*** Block opens ***

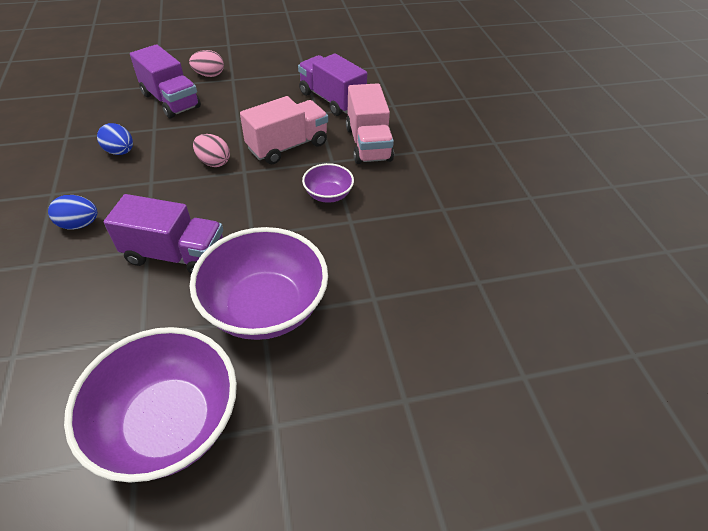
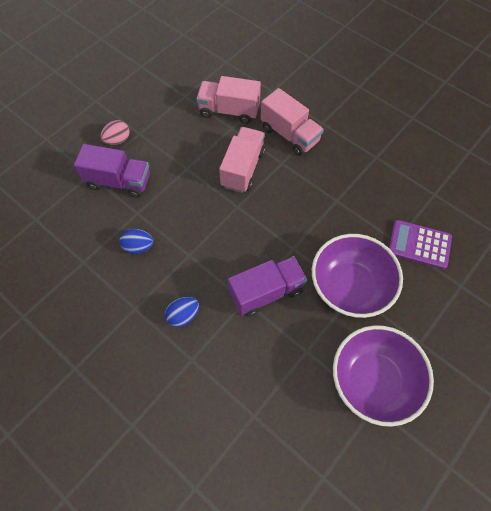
camera: 35 degrees left, 15 degrees up
(214, 162) = (211, 212): pink egg -> none
(328, 195) = (306, 190): purple bowl -> none
(331, 100) = (229, 111): purple truck -> pink truck
(398, 319) = (419, 245): none -> purple calculator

*** Block closes ***

→ What is expected
With the pictures omitted, reproduce the records in full and exactly.

→ The answer
camera: 35 degrees left, 15 degrees up
(214, 162) = (211, 212): pink egg -> none
(328, 195) = (306, 190): purple bowl -> none
(331, 100) = (229, 111): purple truck -> pink truck
(398, 319) = (419, 245): none -> purple calculator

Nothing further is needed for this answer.